-- Opening Marker --

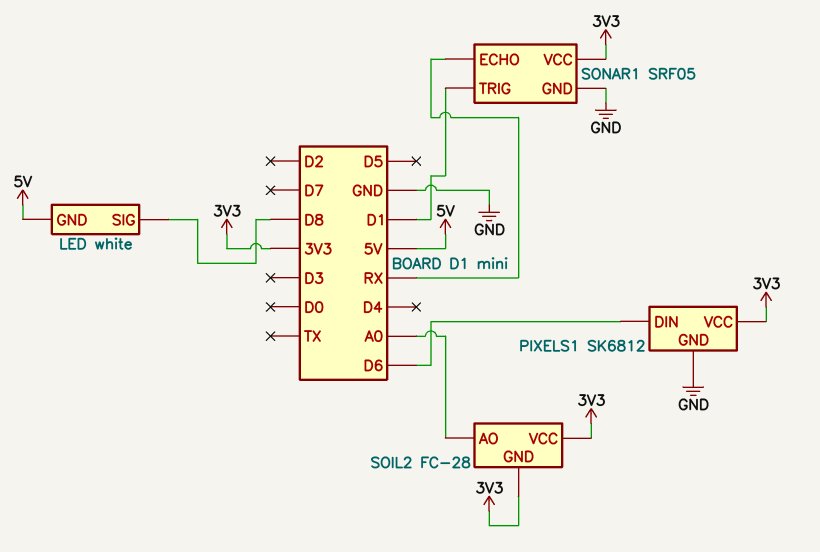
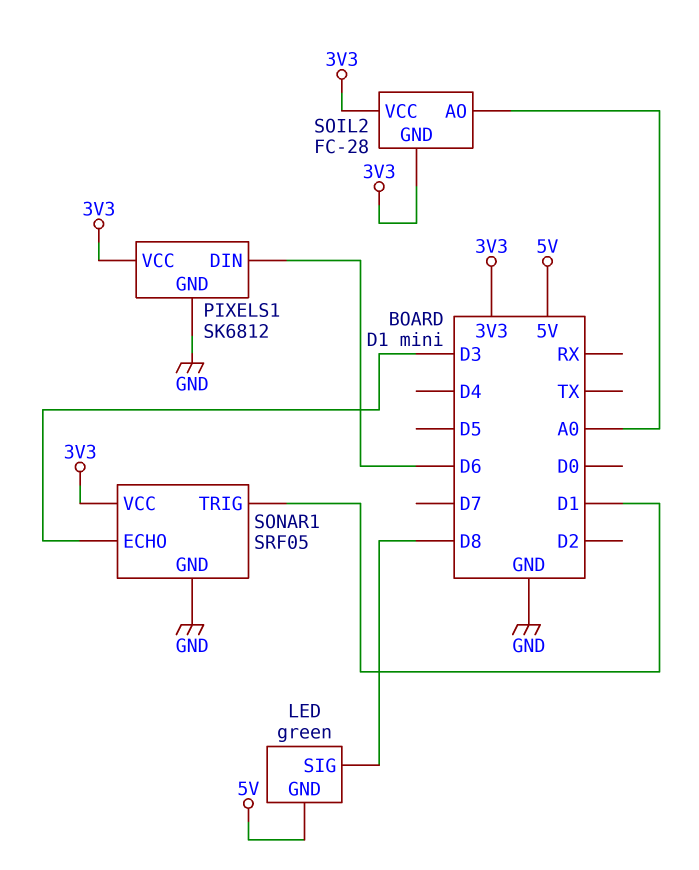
LED: white -> green
SONAR1 pin ECHO: RX -> D3

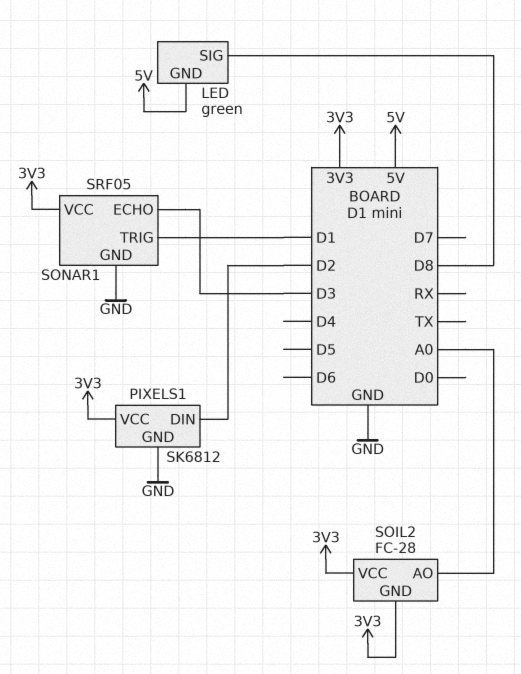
PIXELS1 pin DIN: D6 -> D2

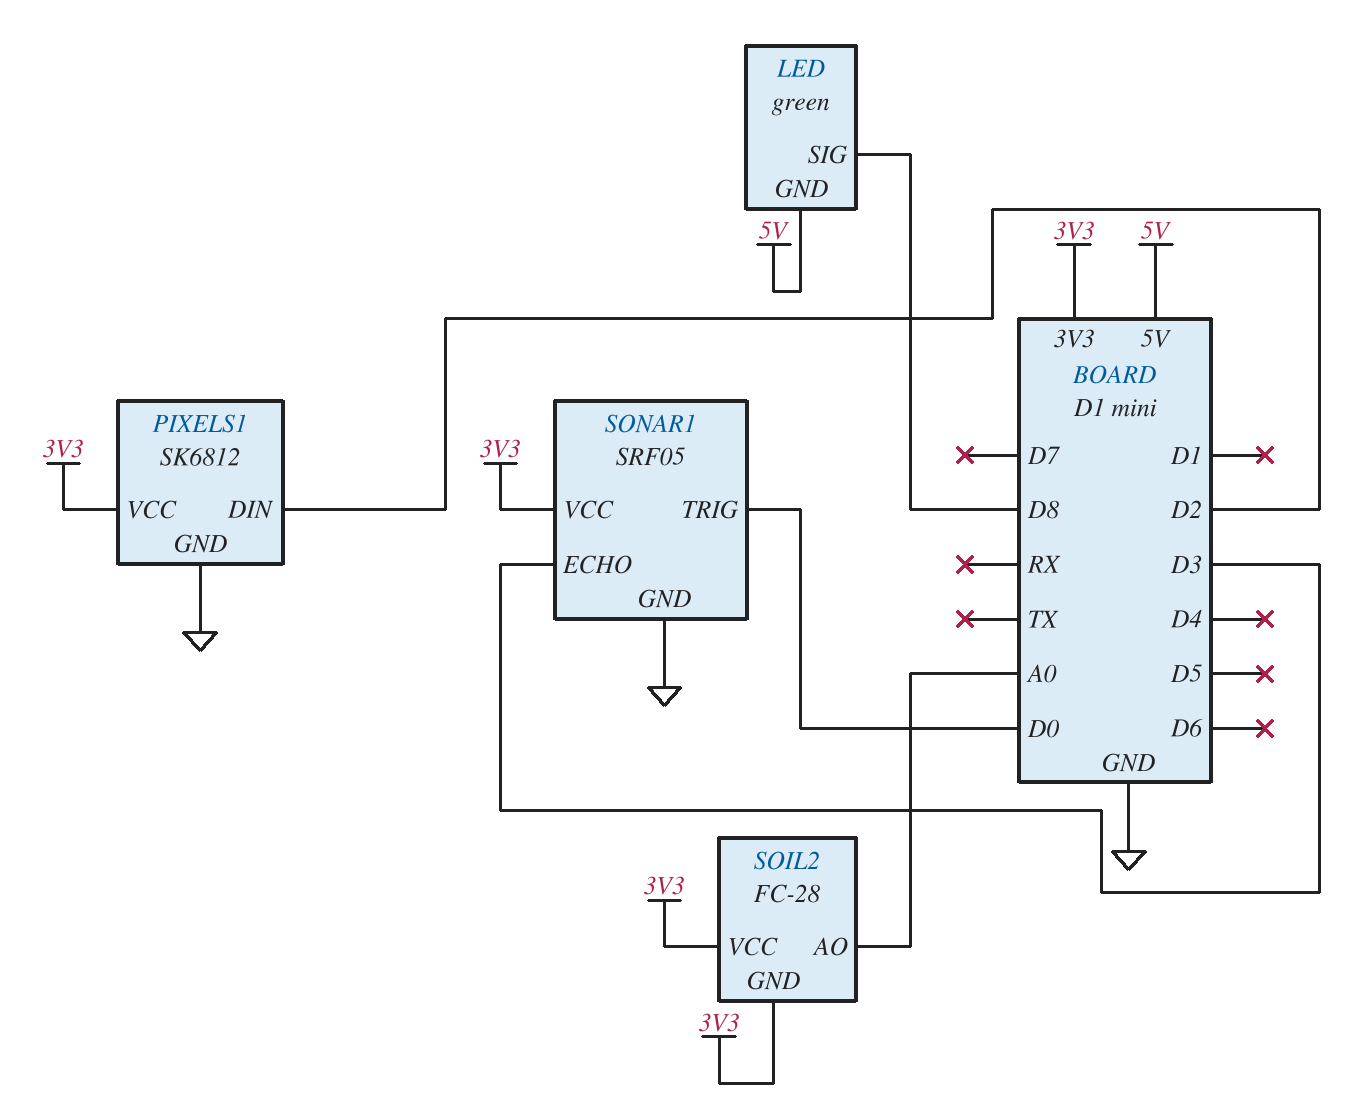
SONAR1 pin TRIG: D1 -> D0

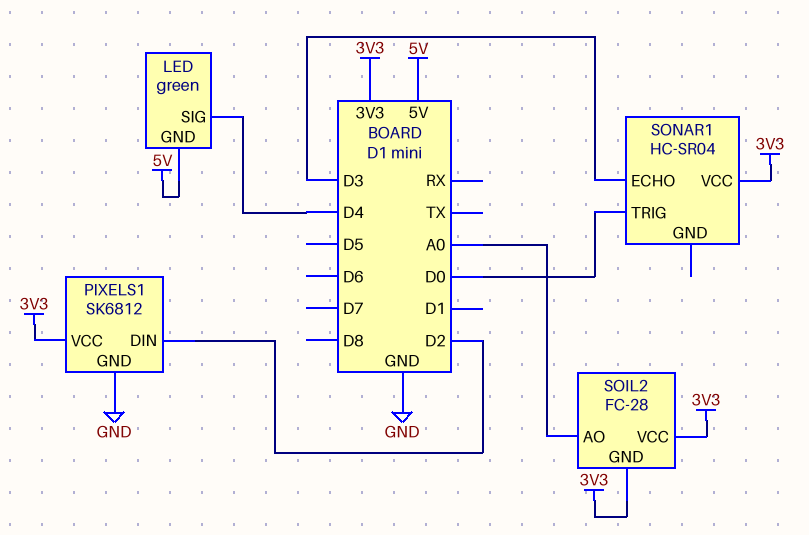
LED pin SIG: D8 -> D4
SONAR1: SRF05 -> HC-SR04
SONAR1 pin GND: GND -> none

-- Closing Marker --

YOUR TASK
Each line from the one containing "PIXELS1 pin DIN: D6 -> D2" through the last line of the listing must be copied exactly, and the pictures must not be.

ANSWER AREA
PIXELS1 pin DIN: D6 -> D2

SONAR1 pin TRIG: D1 -> D0

LED pin SIG: D8 -> D4
SONAR1: SRF05 -> HC-SR04
SONAR1 pin GND: GND -> none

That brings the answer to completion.